:: Work to complete ::
Because only the text is wanted, repeat the records below exactly and omit the pictures.

** Available data follows **

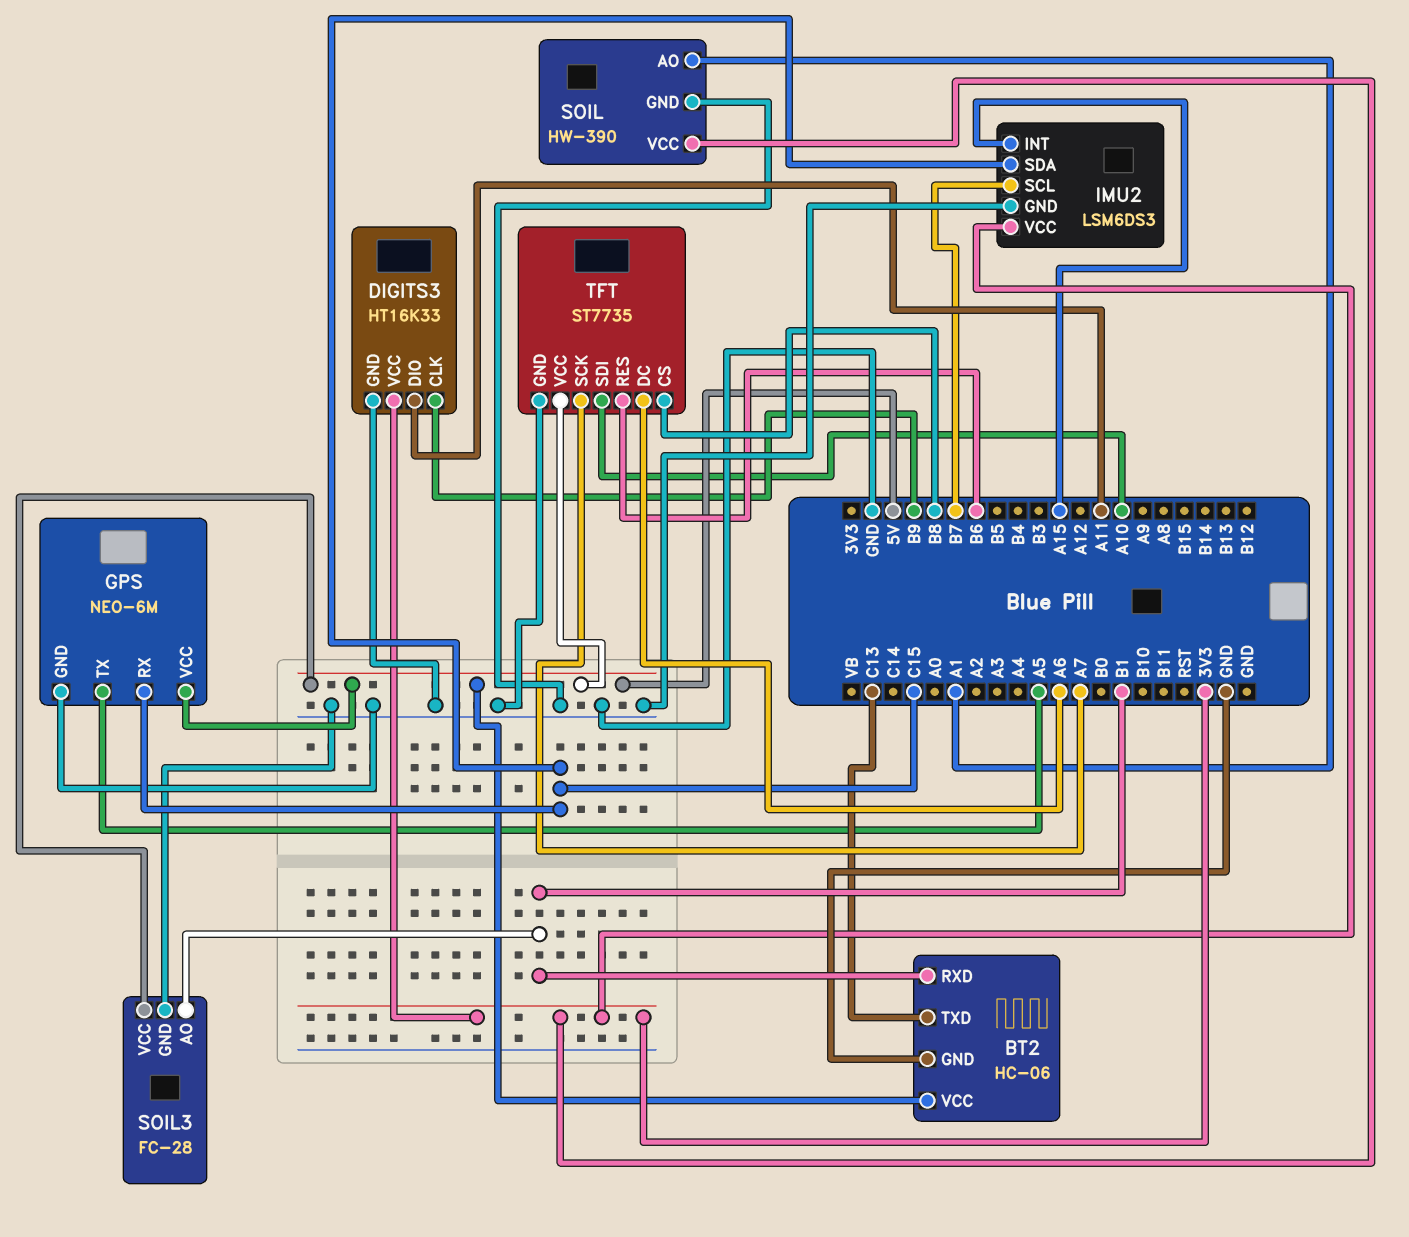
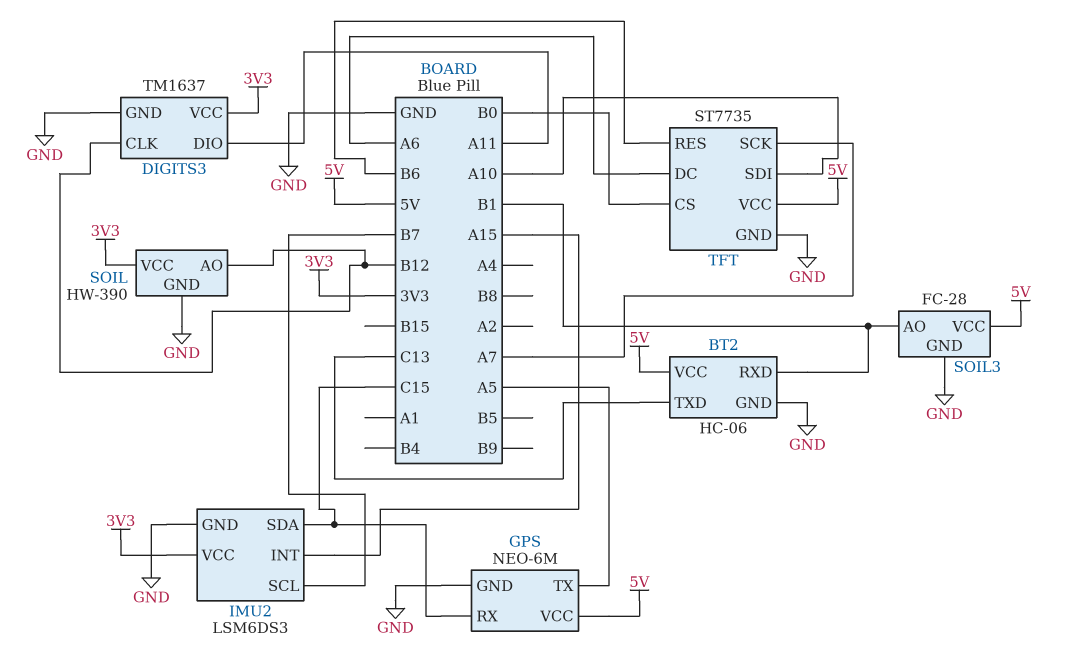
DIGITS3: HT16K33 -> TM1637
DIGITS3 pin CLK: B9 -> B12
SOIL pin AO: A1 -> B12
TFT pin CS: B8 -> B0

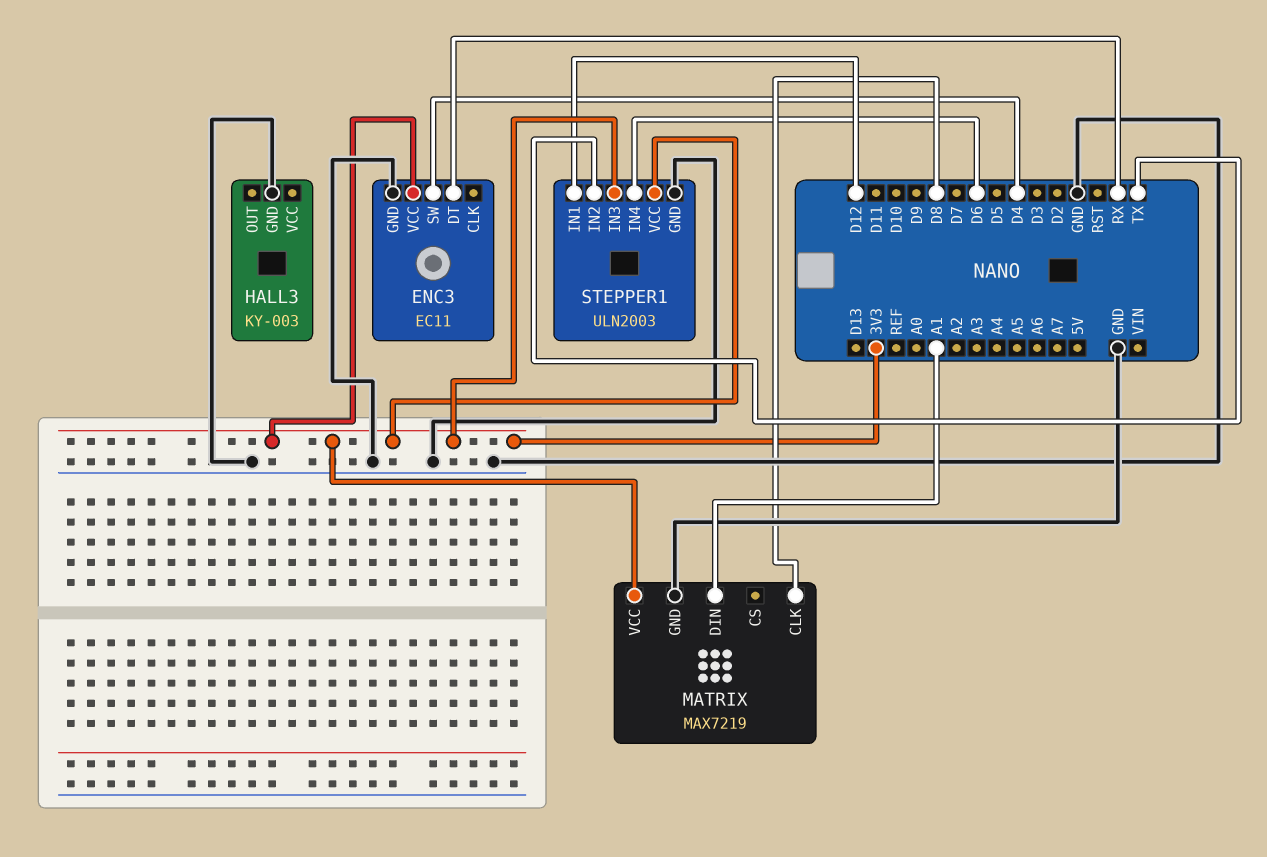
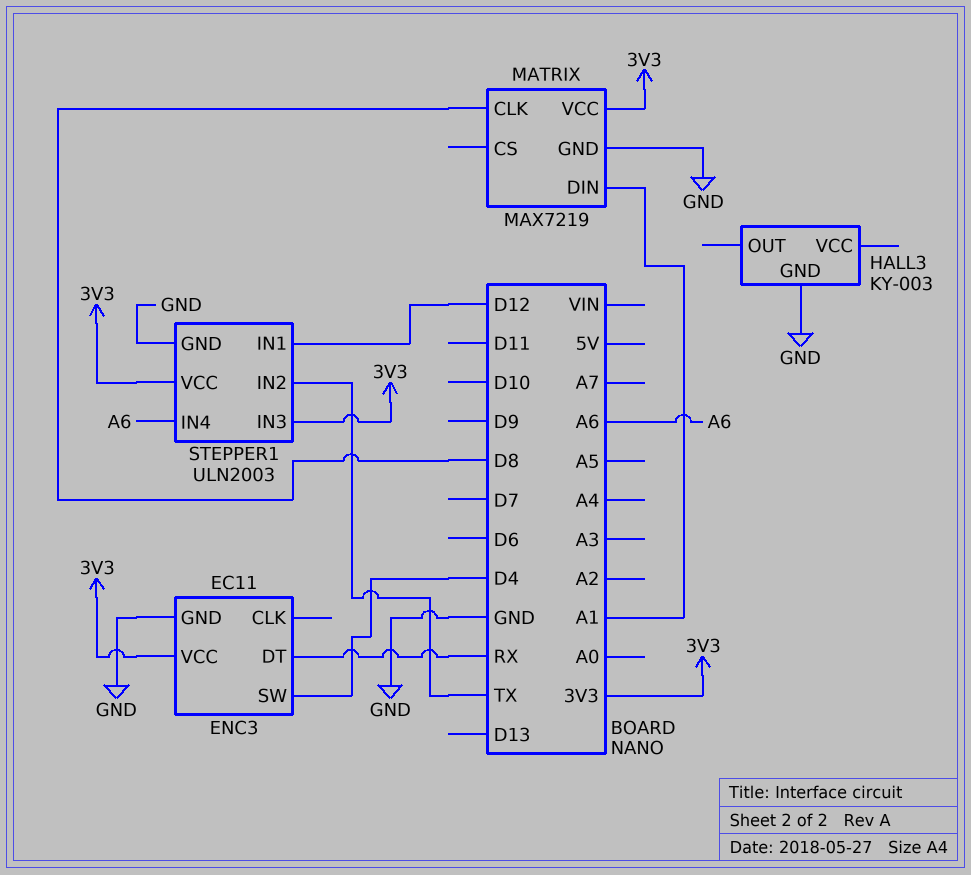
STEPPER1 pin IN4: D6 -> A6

** End of Available data **

:: Answer space ::
DIGITS3: HT16K33 -> TM1637
DIGITS3 pin CLK: B9 -> B12
SOIL pin AO: A1 -> B12
TFT pin CS: B8 -> B0

STEPPER1 pin IN4: D6 -> A6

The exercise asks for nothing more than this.